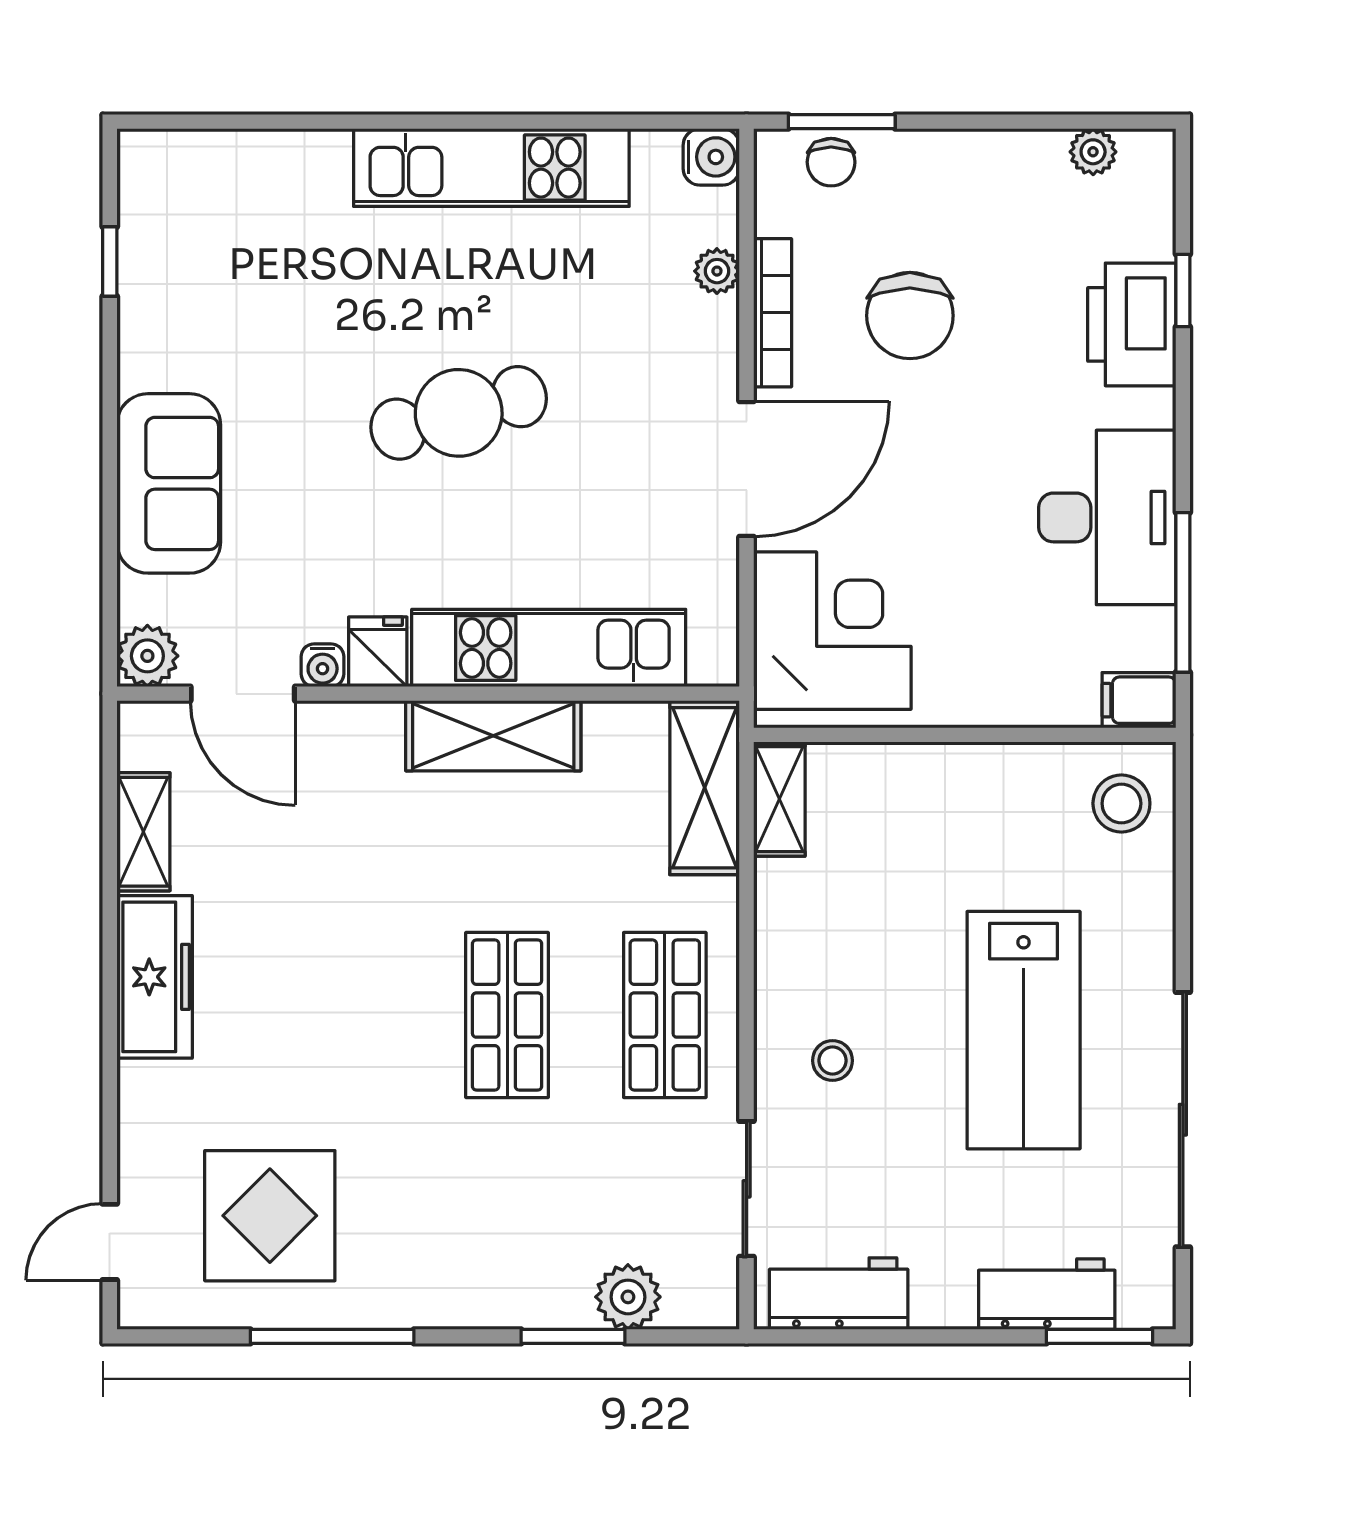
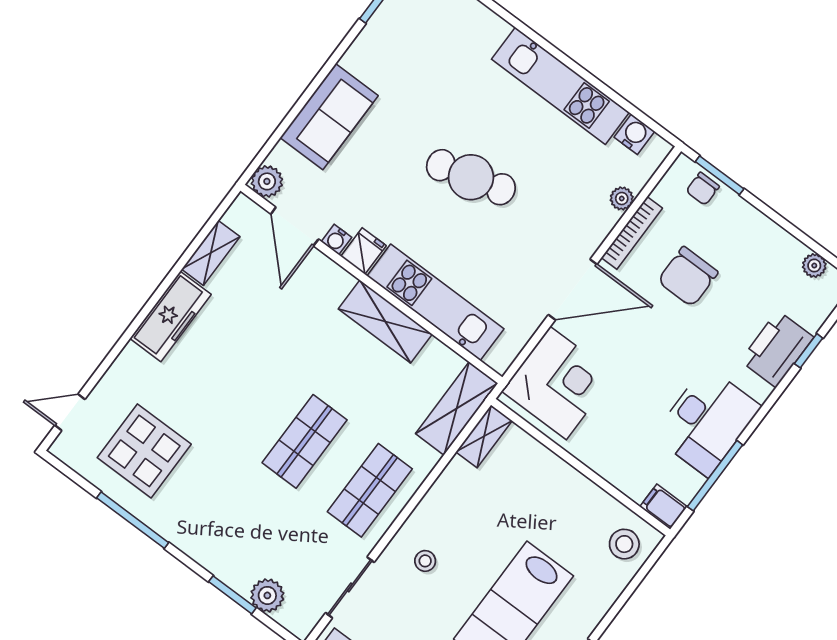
water cooler: (711, 157) -> (634, 134), moved, turned -90

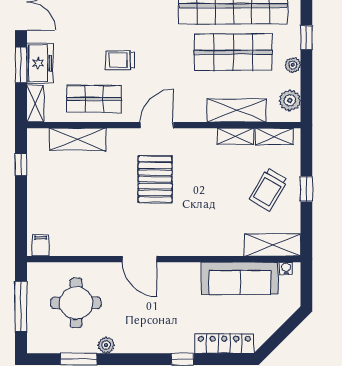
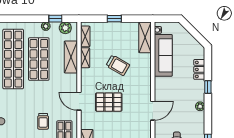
window: (306, 37) -> (55, 19), moved
trolley: (268, 189) -> (118, 65), moved
locker: (224, 344) -> (199, 69), width x0.66
plant: (106, 345) -> (200, 106), moved

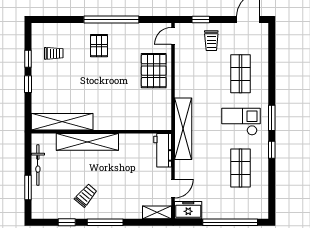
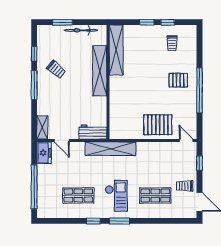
trolley: (211, 41) -> (185, 186), moved

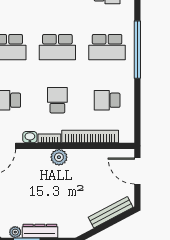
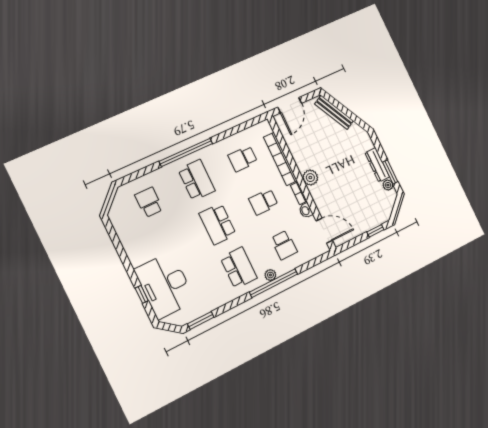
school desk: (57, 47) -> (218, 224), turned 180
school desk: (107, 100) -> (243, 159), turned 90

» ACTIVITY:
Copy every line of the records above that holds the word "trolley".

» WORKED SOLUTION:
trolley: (268, 189) -> (118, 65), moved
trolley: (211, 41) -> (185, 186), moved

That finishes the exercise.